--- Information supplied Enclosed Below ---

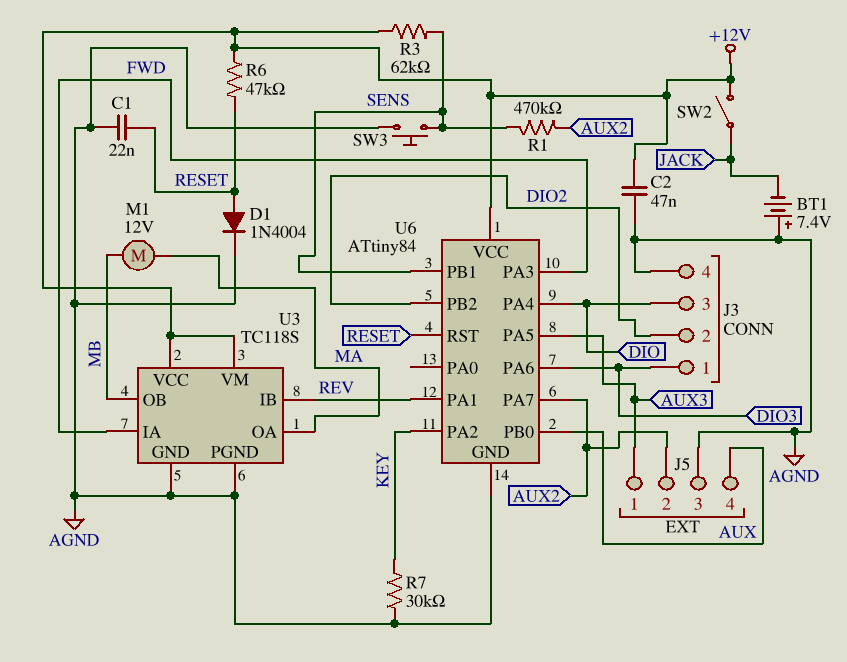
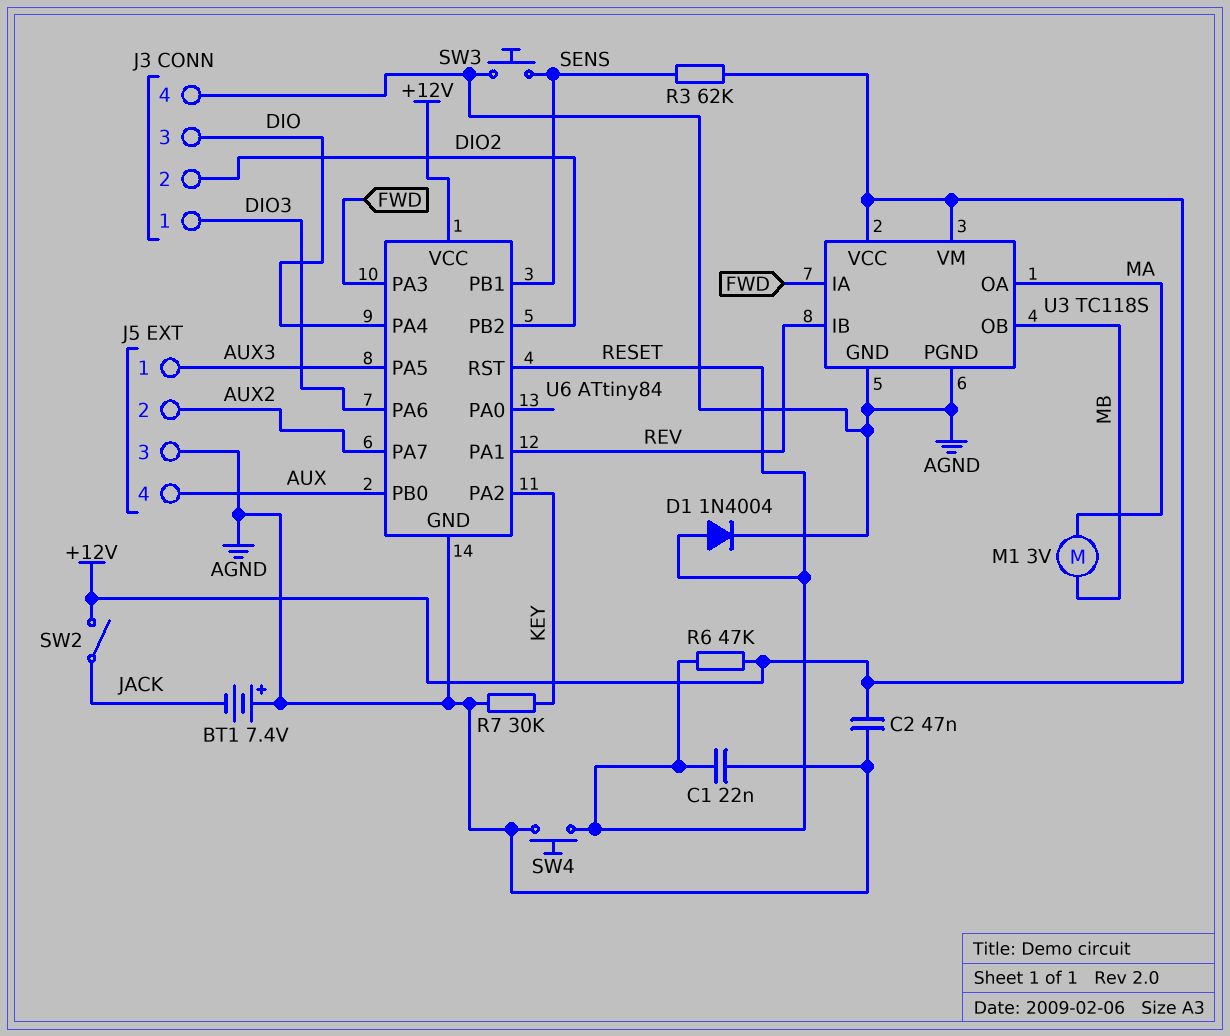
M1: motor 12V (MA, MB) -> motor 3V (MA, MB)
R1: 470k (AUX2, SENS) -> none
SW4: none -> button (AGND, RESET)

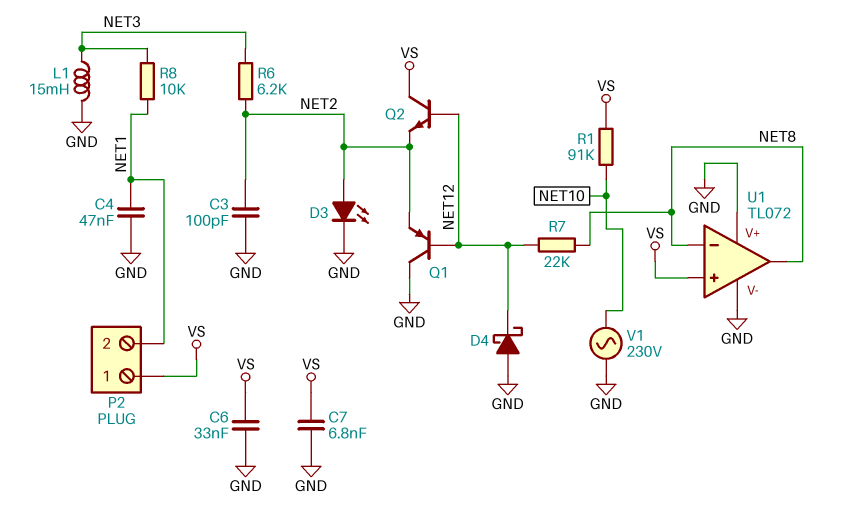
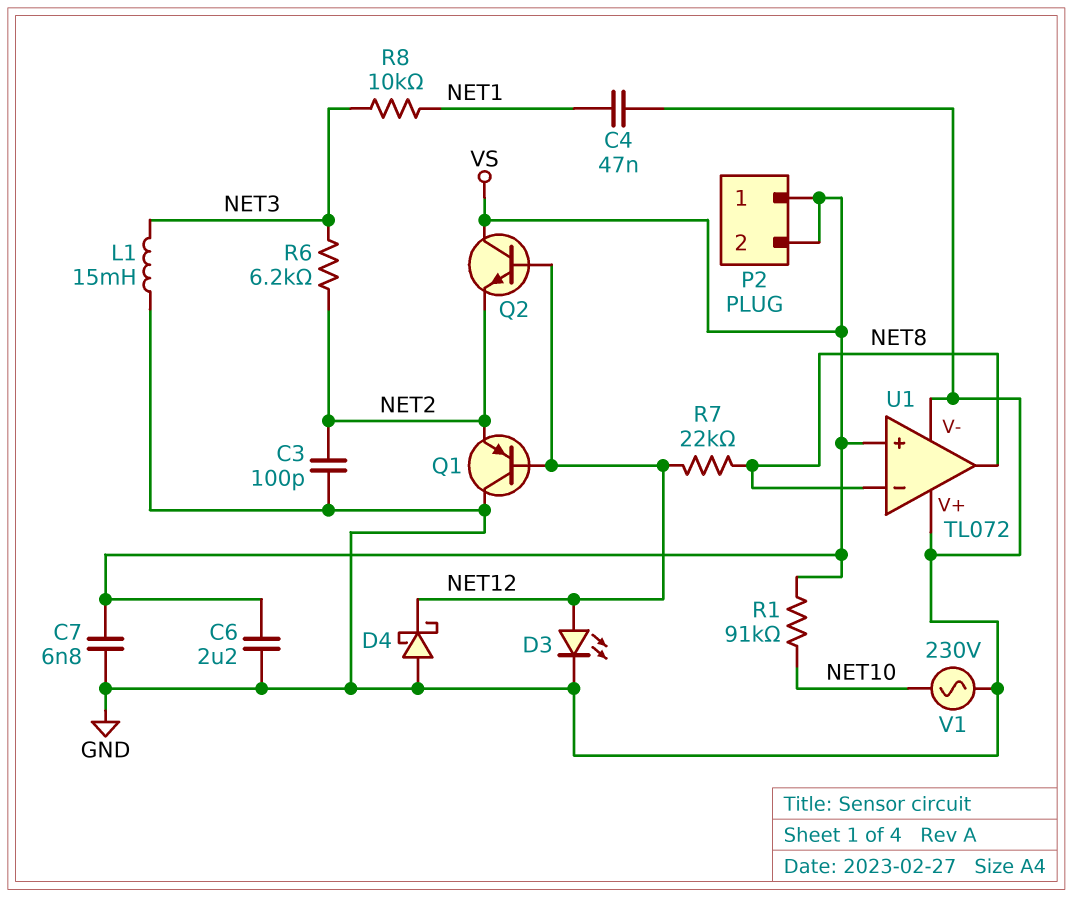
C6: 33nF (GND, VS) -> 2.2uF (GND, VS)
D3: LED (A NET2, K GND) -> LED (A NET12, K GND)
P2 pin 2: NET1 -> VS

--- End of Enclosed Information supplied ---

Could you repeat every record exactly as written, with the pictures left out?

Reply to the task:
M1: motor 12V (MA, MB) -> motor 3V (MA, MB)
R1: 470k (AUX2, SENS) -> none
SW4: none -> button (AGND, RESET)

C6: 33nF (GND, VS) -> 2.2uF (GND, VS)
D3: LED (A NET2, K GND) -> LED (A NET12, K GND)
P2 pin 2: NET1 -> VS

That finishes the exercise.